Task item | Print the data exactly. Pictures stay out.

Object change descriptions |
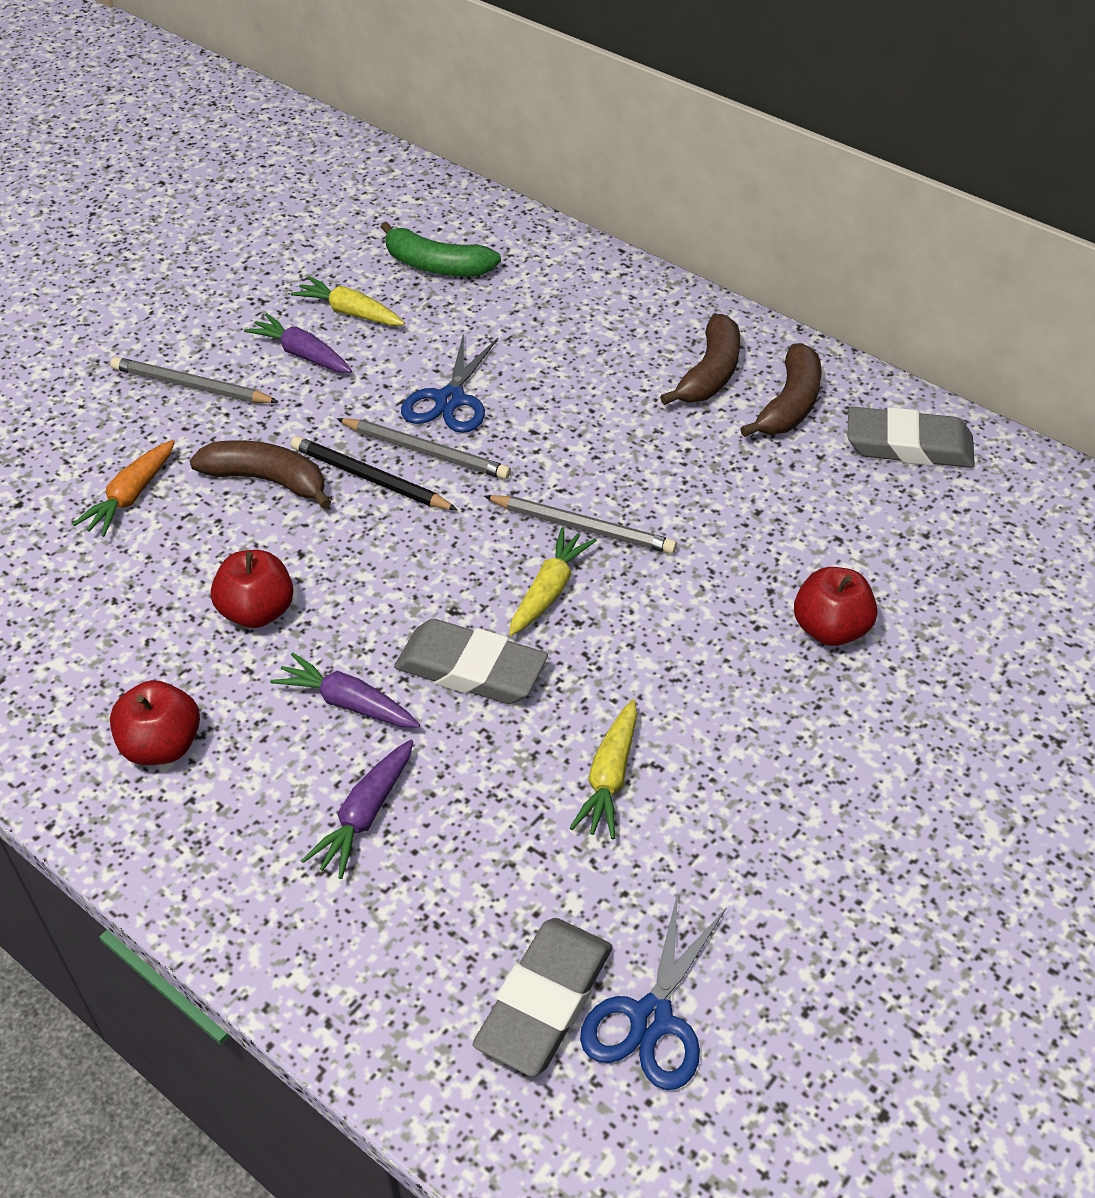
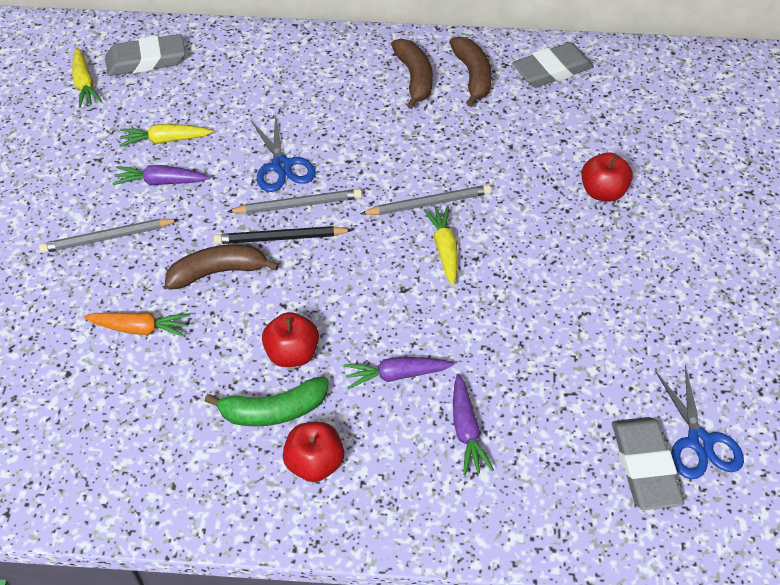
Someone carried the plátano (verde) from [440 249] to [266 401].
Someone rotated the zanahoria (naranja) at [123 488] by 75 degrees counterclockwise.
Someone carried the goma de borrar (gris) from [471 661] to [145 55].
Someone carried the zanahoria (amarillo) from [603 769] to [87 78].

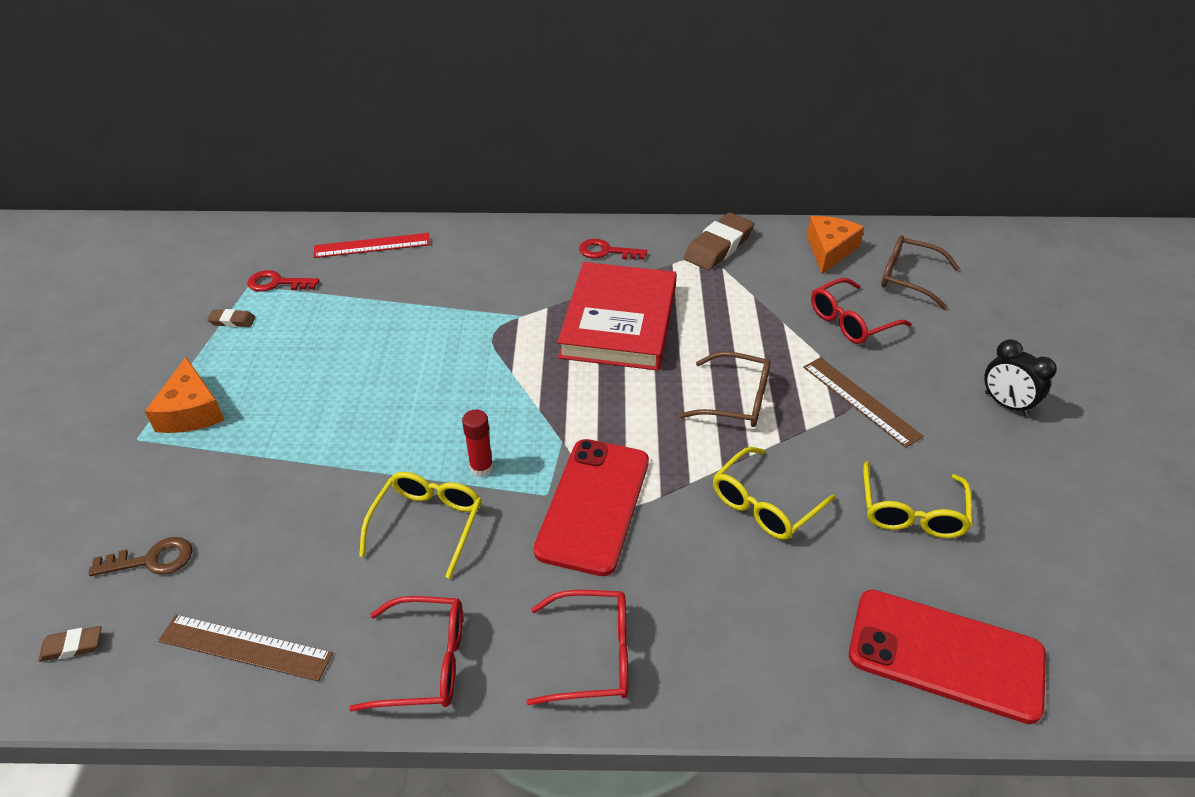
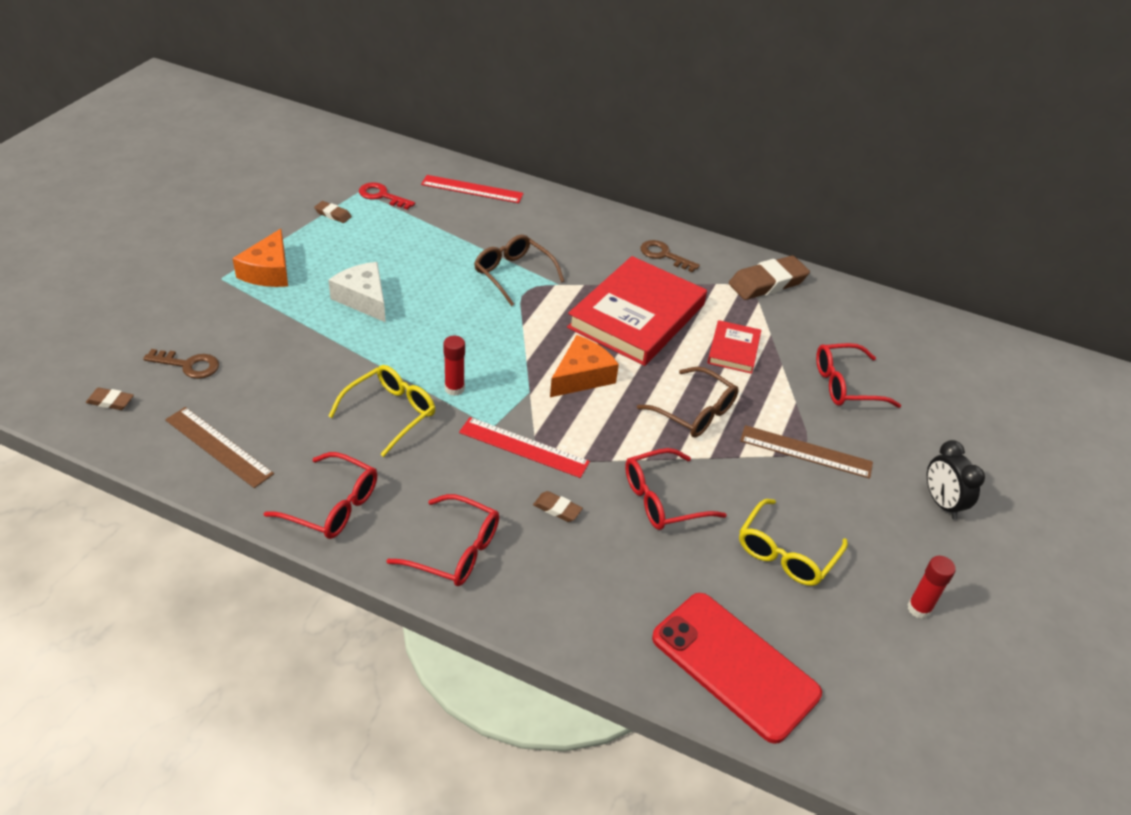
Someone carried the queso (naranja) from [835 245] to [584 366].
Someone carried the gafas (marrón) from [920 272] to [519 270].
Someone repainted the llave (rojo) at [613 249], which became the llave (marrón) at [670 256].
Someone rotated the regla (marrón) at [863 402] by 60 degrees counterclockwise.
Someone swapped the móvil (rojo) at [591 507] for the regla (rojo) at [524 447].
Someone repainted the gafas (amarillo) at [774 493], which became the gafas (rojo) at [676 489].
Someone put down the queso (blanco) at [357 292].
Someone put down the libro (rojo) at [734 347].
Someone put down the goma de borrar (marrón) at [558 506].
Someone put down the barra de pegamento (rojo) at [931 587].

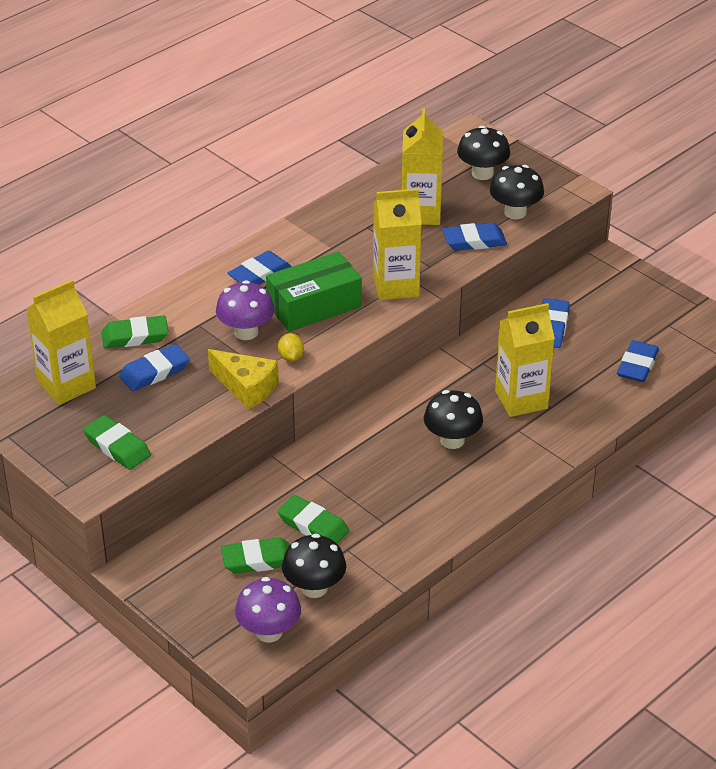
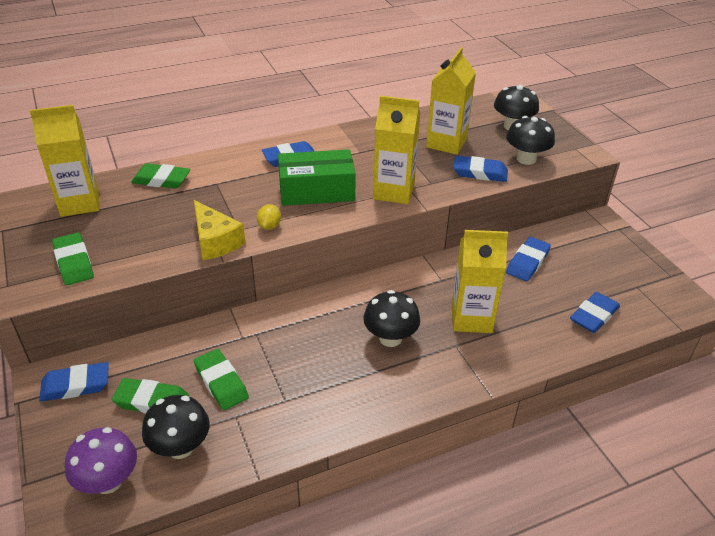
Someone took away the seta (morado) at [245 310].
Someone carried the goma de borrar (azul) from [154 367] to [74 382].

Output of the exercise |
Someone carried the plátano (verde) from [440 249] to [266 401].
Someone rotated the zanahoria (naranja) at [123 488] by 75 degrees counterclockwise.
Someone carried the goma de borrar (gris) from [471 661] to [145 55].
Someone carried the zanahoria (amarillo) from [603 769] to [87 78].

Someone carried the queso (naranja) from [835 245] to [584 366].
Someone carried the gafas (marrón) from [920 272] to [519 270].
Someone repainted the llave (rojo) at [613 249], which became the llave (marrón) at [670 256].
Someone rotated the regla (marrón) at [863 402] by 60 degrees counterclockwise.
Someone swapped the móvil (rojo) at [591 507] for the regla (rojo) at [524 447].
Someone repainted the gafas (amarillo) at [774 493], which became the gafas (rojo) at [676 489].
Someone put down the queso (blanco) at [357 292].
Someone put down the libro (rojo) at [734 347].
Someone put down the goma de borrar (marrón) at [558 506].
Someone put down the barra de pegamento (rojo) at [931 587].

Someone took away the seta (morado) at [245 310].
Someone carried the goma de borrar (azul) from [154 367] to [74 382].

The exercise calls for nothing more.